▶ [Data excerpts]
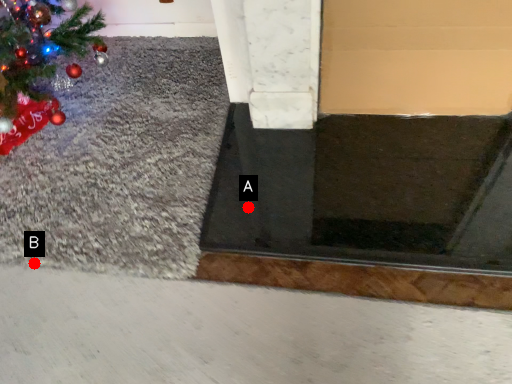
Question: Two points are circled on the image, labeled by A and B beside each circle. Which point is further to the camera?

Choices:
 (A) A is further
 (B) B is further

Answer: (A)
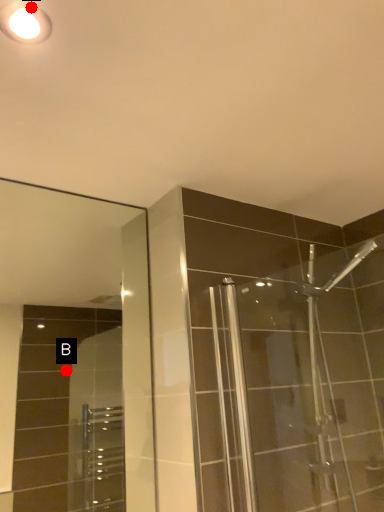
Question: Two points are circled on the image, labeled by A and B beside each circle. Which point is closer to the camera taking this photo?

Choices:
 (A) A is closer
 (B) B is closer

Answer: (A)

▶ [Directions] Rewrite the rows above, changing every "camera" to "viewer" and keeping everything else the same. Omit the pictures.

▶ [Task solution]
Question: Two points are circled on the image, labeled by A and B beside each circle. Which point is further to the viewer?

Choices:
 (A) A is further
 (B) B is further

Answer: (A)
Question: Two points are circled on the image, labeled by A and B beside each circle. Which point is closer to the viewer taking this photo?

Choices:
 (A) A is closer
 (B) B is closer

Answer: (A)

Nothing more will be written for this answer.